STORED DATA =>
- Opening Delimiter -
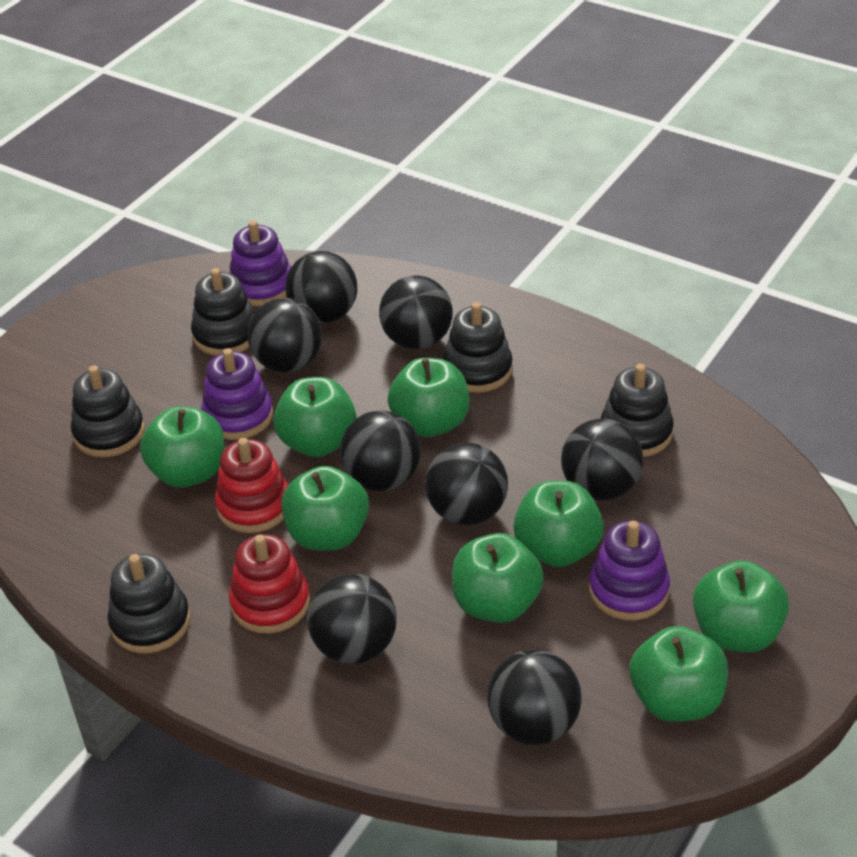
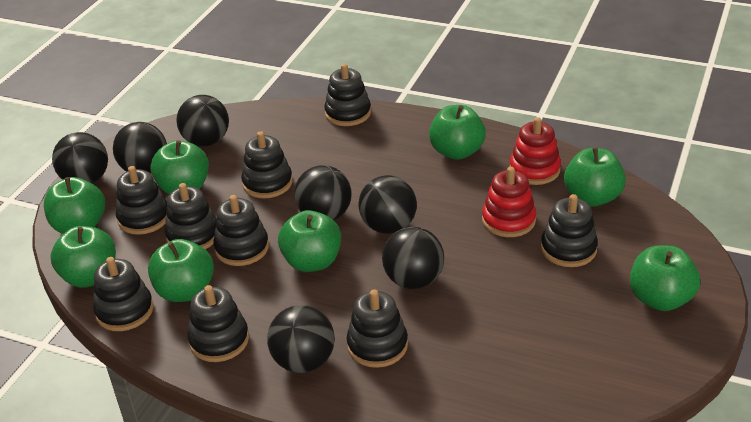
black ball: 8 -> 7
black stacking toy: 5 -> 9
purple stacking toy: 3 -> 0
- Closing Delimiter -
WHAT TO WORK ON => The full listing, reproduced exactly and without pictures, is the expected output.

TASK OUTPUT =>
black ball: 8 -> 7
black stacking toy: 5 -> 9
purple stacking toy: 3 -> 0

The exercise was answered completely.